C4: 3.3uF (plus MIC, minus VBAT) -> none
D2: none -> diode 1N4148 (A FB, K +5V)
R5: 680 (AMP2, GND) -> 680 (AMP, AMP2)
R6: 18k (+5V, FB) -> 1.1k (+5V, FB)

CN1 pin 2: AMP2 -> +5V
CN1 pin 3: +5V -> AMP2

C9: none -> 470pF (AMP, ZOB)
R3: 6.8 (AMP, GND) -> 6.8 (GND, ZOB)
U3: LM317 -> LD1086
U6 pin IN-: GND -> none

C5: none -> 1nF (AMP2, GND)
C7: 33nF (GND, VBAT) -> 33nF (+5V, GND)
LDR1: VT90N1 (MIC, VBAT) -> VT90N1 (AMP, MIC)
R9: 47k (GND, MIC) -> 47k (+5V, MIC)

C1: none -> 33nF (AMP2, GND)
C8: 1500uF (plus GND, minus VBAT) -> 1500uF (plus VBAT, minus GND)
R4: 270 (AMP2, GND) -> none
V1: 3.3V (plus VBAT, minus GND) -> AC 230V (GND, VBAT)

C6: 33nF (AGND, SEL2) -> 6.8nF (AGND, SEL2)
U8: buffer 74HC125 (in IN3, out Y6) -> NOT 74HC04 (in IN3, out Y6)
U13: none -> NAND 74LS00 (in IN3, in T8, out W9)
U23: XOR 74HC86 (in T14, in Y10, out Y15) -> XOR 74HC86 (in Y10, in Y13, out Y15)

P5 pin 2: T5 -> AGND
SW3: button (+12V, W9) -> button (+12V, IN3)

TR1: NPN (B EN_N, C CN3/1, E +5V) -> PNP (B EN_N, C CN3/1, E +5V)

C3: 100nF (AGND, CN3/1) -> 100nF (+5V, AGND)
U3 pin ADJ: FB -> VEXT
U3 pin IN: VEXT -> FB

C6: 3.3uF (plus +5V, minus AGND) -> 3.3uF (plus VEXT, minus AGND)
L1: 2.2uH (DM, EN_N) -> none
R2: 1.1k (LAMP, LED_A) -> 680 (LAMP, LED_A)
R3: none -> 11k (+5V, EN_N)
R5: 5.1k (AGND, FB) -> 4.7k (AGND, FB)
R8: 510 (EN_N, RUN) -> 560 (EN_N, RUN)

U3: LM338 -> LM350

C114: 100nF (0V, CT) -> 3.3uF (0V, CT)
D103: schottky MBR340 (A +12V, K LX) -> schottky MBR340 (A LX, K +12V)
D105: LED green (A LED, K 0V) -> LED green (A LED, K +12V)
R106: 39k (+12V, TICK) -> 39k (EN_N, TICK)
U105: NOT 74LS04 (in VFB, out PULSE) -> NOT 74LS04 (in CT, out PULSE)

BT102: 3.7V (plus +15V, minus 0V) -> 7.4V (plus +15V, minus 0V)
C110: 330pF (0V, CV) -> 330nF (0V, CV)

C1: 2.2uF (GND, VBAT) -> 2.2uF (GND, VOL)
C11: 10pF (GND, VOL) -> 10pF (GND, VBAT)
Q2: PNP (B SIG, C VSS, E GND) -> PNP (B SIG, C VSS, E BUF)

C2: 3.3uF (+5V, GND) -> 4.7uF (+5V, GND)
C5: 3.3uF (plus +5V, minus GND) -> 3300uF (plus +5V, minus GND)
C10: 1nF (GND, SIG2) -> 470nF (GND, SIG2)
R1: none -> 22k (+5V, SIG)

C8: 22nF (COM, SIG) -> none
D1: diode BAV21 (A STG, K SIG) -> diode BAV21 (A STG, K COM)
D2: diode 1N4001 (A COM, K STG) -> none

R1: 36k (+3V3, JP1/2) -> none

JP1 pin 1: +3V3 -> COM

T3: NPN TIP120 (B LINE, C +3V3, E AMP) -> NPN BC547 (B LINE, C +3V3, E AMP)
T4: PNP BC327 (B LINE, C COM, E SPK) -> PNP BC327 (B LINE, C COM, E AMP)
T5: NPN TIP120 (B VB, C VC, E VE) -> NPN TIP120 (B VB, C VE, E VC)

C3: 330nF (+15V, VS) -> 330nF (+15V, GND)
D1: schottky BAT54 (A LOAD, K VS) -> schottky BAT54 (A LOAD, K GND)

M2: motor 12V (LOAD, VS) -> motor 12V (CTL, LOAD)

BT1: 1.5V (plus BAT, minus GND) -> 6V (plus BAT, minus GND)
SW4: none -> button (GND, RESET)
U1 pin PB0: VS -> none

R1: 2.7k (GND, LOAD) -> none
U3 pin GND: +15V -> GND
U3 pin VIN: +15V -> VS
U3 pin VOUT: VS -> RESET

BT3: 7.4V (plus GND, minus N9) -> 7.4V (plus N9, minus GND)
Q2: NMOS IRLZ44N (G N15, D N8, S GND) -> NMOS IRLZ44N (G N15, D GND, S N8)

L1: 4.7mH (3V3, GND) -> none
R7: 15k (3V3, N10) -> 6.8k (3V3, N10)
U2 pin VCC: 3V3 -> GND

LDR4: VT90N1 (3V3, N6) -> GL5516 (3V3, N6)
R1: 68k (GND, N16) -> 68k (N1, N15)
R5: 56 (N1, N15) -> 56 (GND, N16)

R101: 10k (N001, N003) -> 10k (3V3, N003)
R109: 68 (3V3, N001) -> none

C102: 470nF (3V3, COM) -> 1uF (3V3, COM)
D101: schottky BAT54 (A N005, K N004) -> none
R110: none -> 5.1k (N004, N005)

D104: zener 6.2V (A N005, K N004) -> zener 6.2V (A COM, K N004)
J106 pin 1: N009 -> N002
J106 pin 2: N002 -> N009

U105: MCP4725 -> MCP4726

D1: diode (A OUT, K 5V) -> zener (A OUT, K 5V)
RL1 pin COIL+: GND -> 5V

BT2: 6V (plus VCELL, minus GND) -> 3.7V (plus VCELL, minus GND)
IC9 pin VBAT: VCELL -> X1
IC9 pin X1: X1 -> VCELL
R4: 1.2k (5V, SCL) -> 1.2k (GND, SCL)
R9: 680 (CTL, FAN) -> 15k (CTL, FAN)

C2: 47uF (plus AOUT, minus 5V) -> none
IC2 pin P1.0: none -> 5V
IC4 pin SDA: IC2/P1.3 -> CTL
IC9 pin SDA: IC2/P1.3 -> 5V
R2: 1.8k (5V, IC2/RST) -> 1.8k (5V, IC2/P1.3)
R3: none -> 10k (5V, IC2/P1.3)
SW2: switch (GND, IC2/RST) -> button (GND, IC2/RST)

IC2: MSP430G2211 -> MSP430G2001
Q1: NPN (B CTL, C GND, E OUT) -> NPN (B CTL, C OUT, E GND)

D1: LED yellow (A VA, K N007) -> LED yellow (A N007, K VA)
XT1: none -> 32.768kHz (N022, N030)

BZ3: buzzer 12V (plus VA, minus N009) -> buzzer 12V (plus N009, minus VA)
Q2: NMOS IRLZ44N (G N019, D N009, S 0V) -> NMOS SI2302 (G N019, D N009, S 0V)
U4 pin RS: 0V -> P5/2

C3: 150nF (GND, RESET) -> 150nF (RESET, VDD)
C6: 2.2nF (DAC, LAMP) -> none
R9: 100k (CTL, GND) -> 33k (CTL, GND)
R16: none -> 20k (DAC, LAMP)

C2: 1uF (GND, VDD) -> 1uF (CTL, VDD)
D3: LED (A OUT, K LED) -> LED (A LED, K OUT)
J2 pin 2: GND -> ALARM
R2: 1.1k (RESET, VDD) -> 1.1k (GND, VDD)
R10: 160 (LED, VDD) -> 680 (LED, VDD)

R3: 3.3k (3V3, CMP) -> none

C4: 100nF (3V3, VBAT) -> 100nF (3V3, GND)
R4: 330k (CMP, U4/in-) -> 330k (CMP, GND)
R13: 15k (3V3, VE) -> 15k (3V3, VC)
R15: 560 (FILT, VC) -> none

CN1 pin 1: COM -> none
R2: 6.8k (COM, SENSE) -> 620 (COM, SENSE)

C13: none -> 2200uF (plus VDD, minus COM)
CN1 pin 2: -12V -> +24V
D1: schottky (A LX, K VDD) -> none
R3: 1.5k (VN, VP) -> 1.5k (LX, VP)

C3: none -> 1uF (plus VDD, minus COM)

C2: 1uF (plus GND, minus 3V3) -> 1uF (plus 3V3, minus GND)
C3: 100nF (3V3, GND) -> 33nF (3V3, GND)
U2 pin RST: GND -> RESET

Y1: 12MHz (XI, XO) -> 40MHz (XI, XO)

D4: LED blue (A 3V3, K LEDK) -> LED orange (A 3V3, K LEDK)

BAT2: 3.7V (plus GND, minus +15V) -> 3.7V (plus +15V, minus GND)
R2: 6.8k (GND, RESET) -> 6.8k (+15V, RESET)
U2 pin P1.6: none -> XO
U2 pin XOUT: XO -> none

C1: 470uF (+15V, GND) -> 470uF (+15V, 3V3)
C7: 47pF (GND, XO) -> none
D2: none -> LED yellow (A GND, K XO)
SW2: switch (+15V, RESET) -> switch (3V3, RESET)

- REQUIREMENT:
Beginning with the line that contains "C2: 1uF (plus", return every line through the end of the data above, exactly as written.

- EXERCISE OUTPUT:
C2: 1uF (plus GND, minus 3V3) -> 1uF (plus 3V3, minus GND)
C3: 100nF (3V3, GND) -> 33nF (3V3, GND)
U2 pin RST: GND -> RESET

Y1: 12MHz (XI, XO) -> 40MHz (XI, XO)

D4: LED blue (A 3V3, K LEDK) -> LED orange (A 3V3, K LEDK)

BAT2: 3.7V (plus GND, minus +15V) -> 3.7V (plus +15V, minus GND)
R2: 6.8k (GND, RESET) -> 6.8k (+15V, RESET)
U2 pin P1.6: none -> XO
U2 pin XOUT: XO -> none

C1: 470uF (+15V, GND) -> 470uF (+15V, 3V3)
C7: 47pF (GND, XO) -> none
D2: none -> LED yellow (A GND, K XO)
SW2: switch (+15V, RESET) -> switch (3V3, RESET)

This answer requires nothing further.